Rename "dial" to "face" throughout the items, reproducing every line otherwise unchanged.

Items excerpted from a collection
--- start ---

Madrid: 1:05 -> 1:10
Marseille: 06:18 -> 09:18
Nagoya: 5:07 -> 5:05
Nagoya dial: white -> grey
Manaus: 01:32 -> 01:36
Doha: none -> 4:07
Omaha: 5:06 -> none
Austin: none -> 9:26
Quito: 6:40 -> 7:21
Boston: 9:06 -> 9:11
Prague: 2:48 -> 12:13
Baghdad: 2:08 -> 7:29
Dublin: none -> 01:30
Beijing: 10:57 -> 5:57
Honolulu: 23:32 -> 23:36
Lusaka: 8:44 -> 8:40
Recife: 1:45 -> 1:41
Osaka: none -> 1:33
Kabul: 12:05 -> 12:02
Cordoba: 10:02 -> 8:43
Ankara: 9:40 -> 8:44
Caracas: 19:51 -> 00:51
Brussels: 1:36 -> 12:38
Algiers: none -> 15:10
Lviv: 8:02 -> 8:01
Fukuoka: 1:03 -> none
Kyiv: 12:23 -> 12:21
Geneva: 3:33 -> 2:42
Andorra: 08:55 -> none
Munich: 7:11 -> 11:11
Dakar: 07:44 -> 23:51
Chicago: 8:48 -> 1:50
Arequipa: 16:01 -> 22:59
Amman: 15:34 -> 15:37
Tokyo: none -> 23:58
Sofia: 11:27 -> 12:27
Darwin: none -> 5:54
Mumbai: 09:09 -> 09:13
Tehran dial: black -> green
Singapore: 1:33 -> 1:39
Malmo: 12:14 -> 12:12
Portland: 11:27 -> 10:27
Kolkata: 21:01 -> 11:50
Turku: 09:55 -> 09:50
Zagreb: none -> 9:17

--- end ---

▶ _Written solution_
Madrid: 1:05 -> 1:10
Marseille: 06:18 -> 09:18
Nagoya: 5:07 -> 5:05
Nagoya face: white -> grey
Manaus: 01:32 -> 01:36
Doha: none -> 4:07
Omaha: 5:06 -> none
Austin: none -> 9:26
Quito: 6:40 -> 7:21
Boston: 9:06 -> 9:11
Prague: 2:48 -> 12:13
Baghdad: 2:08 -> 7:29
Dublin: none -> 01:30
Beijing: 10:57 -> 5:57
Honolulu: 23:32 -> 23:36
Lusaka: 8:44 -> 8:40
Recife: 1:45 -> 1:41
Osaka: none -> 1:33
Kabul: 12:05 -> 12:02
Cordoba: 10:02 -> 8:43
Ankara: 9:40 -> 8:44
Caracas: 19:51 -> 00:51
Brussels: 1:36 -> 12:38
Algiers: none -> 15:10
Lviv: 8:02 -> 8:01
Fukuoka: 1:03 -> none
Kyiv: 12:23 -> 12:21
Geneva: 3:33 -> 2:42
Andorra: 08:55 -> none
Munich: 7:11 -> 11:11
Dakar: 07:44 -> 23:51
Chicago: 8:48 -> 1:50
Arequipa: 16:01 -> 22:59
Amman: 15:34 -> 15:37
Tokyo: none -> 23:58
Sofia: 11:27 -> 12:27
Darwin: none -> 5:54
Mumbai: 09:09 -> 09:13
Tehran face: black -> green
Singapore: 1:33 -> 1:39
Malmo: 12:14 -> 12:12
Portland: 11:27 -> 10:27
Kolkata: 21:01 -> 11:50
Turku: 09:55 -> 09:50
Zagreb: none -> 9:17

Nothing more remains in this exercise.